→ Task statement
From the line that contains "RosePinkStickyTape 202,450 ->" through the line that contains "AshGreyGlue 371,551 ->", output every line of the listing below exactly and leave out all the rest.

(Listed records begins)

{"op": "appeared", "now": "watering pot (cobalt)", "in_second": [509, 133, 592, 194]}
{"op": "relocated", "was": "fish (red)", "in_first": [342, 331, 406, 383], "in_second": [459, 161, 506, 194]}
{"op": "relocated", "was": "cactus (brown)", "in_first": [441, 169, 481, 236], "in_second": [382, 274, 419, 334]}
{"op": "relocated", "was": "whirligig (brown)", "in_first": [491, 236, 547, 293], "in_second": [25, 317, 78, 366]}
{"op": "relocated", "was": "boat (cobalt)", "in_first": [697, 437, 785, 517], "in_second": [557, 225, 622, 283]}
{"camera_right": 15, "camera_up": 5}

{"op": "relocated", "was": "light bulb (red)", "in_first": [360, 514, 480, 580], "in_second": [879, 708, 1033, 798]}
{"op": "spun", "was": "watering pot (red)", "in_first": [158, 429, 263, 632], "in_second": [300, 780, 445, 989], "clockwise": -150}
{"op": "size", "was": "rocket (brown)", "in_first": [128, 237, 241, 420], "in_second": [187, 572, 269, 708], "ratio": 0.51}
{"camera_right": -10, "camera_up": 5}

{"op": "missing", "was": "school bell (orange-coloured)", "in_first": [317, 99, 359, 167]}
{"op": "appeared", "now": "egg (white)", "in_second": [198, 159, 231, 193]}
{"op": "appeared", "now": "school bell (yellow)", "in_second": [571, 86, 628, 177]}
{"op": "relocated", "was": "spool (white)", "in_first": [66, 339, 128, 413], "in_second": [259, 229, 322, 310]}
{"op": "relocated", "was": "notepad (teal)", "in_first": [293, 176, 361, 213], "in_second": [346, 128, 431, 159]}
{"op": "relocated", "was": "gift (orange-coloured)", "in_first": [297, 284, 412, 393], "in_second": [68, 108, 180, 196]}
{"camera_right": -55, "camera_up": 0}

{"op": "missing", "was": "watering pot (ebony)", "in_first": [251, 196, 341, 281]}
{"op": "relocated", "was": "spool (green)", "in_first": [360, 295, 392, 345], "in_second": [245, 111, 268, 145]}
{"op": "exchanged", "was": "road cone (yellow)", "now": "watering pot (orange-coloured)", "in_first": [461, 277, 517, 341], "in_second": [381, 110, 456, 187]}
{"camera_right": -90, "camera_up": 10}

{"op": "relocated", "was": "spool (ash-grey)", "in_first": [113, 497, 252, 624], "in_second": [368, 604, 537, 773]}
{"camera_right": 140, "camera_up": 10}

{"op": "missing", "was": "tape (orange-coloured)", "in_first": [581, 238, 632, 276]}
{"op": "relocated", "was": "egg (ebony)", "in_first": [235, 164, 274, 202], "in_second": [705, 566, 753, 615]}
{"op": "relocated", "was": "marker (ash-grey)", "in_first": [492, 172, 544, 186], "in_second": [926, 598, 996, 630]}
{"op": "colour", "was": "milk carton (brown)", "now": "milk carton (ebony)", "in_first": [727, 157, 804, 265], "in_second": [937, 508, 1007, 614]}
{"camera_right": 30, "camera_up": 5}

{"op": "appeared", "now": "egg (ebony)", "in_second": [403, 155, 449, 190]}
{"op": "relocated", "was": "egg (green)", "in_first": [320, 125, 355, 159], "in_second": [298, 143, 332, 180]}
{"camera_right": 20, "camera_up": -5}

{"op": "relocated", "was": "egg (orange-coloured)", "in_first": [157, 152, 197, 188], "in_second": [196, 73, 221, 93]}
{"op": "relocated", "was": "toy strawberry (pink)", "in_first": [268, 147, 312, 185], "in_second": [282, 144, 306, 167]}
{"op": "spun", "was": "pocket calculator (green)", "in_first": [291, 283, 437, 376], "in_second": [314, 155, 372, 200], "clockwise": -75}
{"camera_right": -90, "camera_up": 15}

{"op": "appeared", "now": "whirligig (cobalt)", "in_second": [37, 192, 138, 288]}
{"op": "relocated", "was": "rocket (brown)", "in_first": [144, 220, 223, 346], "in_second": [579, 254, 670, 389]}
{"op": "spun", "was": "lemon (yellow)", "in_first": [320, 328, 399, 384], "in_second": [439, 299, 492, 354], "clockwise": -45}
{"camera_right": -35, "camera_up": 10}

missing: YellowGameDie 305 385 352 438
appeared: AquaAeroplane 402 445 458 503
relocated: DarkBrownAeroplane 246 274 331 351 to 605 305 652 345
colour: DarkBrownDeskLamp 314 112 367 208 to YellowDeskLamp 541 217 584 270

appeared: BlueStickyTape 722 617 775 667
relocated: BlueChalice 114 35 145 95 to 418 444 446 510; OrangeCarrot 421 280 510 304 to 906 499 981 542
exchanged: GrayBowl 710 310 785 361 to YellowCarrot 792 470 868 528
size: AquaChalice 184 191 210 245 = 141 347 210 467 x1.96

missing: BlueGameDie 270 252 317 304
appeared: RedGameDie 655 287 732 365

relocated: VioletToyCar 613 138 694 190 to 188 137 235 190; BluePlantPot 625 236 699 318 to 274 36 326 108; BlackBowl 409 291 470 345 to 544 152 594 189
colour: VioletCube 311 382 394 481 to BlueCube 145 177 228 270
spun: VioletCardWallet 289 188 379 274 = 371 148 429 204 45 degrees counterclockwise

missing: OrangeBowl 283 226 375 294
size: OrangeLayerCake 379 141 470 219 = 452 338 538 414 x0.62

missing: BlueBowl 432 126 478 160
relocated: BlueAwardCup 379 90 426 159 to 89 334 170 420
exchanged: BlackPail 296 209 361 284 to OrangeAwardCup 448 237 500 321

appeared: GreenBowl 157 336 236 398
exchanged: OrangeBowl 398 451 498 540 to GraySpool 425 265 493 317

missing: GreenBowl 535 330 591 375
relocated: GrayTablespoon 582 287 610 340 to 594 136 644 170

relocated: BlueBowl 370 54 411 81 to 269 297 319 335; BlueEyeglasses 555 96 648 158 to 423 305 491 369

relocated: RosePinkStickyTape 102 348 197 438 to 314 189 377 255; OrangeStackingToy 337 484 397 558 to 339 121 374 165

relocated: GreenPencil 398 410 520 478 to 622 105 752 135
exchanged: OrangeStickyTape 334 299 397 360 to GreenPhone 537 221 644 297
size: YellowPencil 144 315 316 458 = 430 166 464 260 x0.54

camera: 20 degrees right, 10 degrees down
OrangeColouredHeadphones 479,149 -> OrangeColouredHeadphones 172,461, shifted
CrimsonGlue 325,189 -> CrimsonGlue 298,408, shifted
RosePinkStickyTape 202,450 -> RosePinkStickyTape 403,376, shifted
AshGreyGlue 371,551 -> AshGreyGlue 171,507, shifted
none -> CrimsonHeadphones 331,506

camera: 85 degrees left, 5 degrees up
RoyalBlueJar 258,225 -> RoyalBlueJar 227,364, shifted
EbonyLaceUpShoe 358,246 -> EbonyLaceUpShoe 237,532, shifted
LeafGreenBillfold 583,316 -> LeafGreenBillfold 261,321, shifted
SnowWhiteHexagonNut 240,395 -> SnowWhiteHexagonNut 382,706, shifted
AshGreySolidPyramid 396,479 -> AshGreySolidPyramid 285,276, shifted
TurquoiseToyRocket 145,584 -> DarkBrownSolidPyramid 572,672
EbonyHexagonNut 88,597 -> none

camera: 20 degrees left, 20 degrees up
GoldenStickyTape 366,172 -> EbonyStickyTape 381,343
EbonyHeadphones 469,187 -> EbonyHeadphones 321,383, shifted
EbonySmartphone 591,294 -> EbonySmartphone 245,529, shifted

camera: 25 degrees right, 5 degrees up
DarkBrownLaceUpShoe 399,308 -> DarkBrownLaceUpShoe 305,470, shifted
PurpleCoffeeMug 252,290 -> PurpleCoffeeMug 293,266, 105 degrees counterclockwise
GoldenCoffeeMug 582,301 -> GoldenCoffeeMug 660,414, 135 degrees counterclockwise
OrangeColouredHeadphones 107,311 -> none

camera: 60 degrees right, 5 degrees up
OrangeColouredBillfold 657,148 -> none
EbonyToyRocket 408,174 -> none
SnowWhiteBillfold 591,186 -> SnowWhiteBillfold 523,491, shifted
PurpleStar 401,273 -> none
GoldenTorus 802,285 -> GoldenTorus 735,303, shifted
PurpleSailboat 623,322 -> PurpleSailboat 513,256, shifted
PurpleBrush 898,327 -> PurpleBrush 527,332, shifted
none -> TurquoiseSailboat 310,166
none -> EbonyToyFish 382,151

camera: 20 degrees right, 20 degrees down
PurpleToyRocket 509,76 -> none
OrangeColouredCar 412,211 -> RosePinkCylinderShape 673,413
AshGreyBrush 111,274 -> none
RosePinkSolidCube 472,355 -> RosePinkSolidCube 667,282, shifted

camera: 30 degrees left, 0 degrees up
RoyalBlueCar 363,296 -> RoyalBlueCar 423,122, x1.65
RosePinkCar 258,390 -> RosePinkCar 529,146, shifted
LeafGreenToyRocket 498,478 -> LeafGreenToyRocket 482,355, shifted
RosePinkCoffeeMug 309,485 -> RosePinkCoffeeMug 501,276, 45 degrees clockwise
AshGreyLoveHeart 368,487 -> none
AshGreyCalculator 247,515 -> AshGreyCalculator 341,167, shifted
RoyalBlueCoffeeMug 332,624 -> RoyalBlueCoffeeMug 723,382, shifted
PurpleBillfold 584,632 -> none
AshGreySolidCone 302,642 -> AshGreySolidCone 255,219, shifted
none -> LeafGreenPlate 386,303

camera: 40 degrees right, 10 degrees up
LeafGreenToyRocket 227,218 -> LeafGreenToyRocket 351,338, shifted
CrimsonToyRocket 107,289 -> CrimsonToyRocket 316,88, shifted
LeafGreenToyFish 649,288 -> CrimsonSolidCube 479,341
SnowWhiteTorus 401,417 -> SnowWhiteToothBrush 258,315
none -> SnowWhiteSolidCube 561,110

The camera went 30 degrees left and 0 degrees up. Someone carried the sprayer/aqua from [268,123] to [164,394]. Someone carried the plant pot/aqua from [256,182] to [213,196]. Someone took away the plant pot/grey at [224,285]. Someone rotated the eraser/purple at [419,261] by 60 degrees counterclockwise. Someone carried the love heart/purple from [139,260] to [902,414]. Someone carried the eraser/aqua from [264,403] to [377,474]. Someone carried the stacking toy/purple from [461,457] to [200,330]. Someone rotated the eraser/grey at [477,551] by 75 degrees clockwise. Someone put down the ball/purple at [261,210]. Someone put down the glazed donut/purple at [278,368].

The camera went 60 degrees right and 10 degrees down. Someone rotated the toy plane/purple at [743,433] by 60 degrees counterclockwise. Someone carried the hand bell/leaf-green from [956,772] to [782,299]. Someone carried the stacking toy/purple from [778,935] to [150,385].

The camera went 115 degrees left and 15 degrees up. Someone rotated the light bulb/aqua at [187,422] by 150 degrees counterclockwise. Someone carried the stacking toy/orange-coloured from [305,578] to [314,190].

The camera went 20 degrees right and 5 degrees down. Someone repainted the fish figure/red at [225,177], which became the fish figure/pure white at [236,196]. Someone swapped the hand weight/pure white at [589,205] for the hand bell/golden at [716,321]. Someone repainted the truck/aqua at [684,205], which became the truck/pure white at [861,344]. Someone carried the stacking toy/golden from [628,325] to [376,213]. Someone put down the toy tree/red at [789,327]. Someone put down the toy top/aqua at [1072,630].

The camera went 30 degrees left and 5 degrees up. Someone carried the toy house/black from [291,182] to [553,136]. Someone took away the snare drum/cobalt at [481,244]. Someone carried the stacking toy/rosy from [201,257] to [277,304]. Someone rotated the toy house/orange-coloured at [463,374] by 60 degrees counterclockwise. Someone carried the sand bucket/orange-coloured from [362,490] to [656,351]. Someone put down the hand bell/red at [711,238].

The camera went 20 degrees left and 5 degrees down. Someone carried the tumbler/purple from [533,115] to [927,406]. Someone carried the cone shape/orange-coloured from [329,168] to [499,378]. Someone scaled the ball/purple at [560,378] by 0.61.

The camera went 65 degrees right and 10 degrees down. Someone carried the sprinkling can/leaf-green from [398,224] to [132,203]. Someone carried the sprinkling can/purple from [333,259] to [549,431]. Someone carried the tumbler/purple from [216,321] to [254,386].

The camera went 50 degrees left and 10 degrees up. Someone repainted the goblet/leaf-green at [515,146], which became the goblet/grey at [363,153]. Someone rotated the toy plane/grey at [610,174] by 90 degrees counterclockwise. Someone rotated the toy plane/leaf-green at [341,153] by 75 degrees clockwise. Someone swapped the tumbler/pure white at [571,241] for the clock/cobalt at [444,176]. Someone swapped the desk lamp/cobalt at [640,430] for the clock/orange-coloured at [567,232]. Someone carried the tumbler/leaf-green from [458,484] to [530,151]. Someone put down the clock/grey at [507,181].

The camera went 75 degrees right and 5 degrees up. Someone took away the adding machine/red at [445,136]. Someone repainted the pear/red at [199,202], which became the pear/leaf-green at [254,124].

(Listed records ends)

→ Response box
RosePinkStickyTape 202,450 -> RosePinkStickyTape 403,376, shifted
AshGreyGlue 371,551 -> AshGreyGlue 171,507, shifted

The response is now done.